(Problem)
Copy the text of each row below word for word, leaving out the pictures.

········

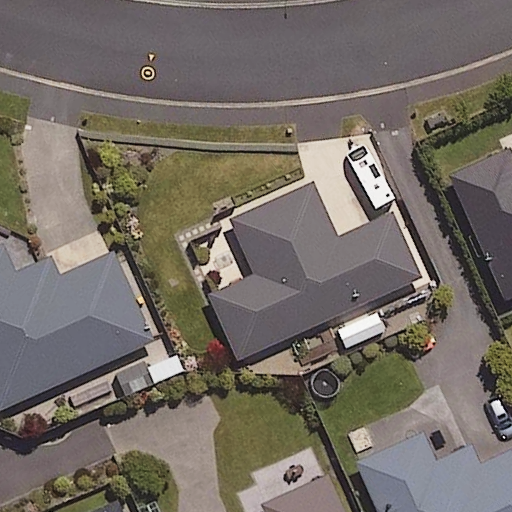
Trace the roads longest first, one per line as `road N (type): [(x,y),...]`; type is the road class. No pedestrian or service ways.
road 1 (residential): [(507,0),(439,30),(344,52),(167,59)]
road 2 (residential): [(167,59),(0,20)]
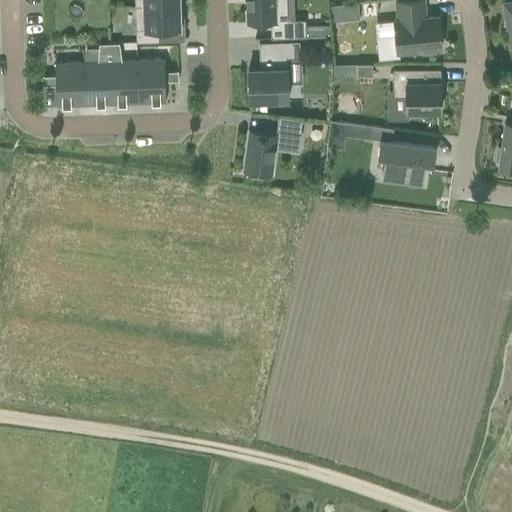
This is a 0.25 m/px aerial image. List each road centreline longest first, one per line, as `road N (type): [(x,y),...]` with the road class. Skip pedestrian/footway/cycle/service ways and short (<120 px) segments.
road 1 (track): [(0,417),(186,442),(340,479),(428,511)]
road 2 (residential): [(14,0),(16,102),(23,120),(39,129),(215,117),(216,0)]
road 3 (residential): [(511,199),(460,191),(475,75),(468,0)]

········

(Exercise response)
Trace the roads longest first, one per line as `road N (type): [(x,y),...]`; type is the road class. No pedestrian or service ways.
road 1 (residential): [(507,0),(439,30),(344,52),(167,59)]
road 2 (residential): [(167,59),(0,20)]
This is a 0.25 m/px aerial image. List each road centreline longest first, one per line, as `road N (type): [(x,y),...]` with the road class. Skip pedestrian/footway/cycle/service ways and short (<120 px) segments.
road 1 (track): [(0,417),(186,442),(340,479),(428,511)]
road 2 (residential): [(14,0),(16,102),(23,120),(39,129),(215,117),(216,0)]
road 3 (residential): [(511,199),(460,191),(475,75),(468,0)]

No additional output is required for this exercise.